--- Supplied information Enclosed Below ---
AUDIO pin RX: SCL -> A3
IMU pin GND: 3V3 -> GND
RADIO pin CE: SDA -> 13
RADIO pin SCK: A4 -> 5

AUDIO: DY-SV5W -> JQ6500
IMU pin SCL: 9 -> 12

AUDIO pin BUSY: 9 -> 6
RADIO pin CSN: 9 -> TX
--- End of Enclosed Supplied information ---
◆ The task: Reproduce the material while keeping each line exactly as it was written.

◆ Problem solution:
AUDIO pin RX: SCL -> A3
IMU pin GND: 3V3 -> GND
RADIO pin CE: SDA -> 13
RADIO pin SCK: A4 -> 5

AUDIO: DY-SV5W -> JQ6500
IMU pin SCL: 9 -> 12

AUDIO pin BUSY: 9 -> 6
RADIO pin CSN: 9 -> TX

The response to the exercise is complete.